■ **What needs to be done**: Retype the data below line for line, keeping every character and number unchanged.

-- start of Supplied entries --

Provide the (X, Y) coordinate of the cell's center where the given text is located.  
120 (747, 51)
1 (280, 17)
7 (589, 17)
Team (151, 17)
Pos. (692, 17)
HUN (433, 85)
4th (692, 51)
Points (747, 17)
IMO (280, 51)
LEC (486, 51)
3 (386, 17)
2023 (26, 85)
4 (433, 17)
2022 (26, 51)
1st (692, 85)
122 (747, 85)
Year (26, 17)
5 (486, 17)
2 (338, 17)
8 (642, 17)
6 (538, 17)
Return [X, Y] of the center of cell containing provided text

-- end of Supplied entries --

■ **Written answer**:
Provide the (X, Y) coordinate of the cell's center where the given text is located.  
120 (747, 51)
1 (280, 17)
7 (589, 17)
Team (151, 17)
Pos. (692, 17)
HUN (433, 85)
4th (692, 51)
Points (747, 17)
IMO (280, 51)
LEC (486, 51)
3 (386, 17)
2023 (26, 85)
4 (433, 17)
2022 (26, 51)
1st (692, 85)
122 (747, 85)
Year (26, 17)
5 (486, 17)
2 (338, 17)
8 (642, 17)
6 (538, 17)
Return [X, Y] of the center of cell containing provided text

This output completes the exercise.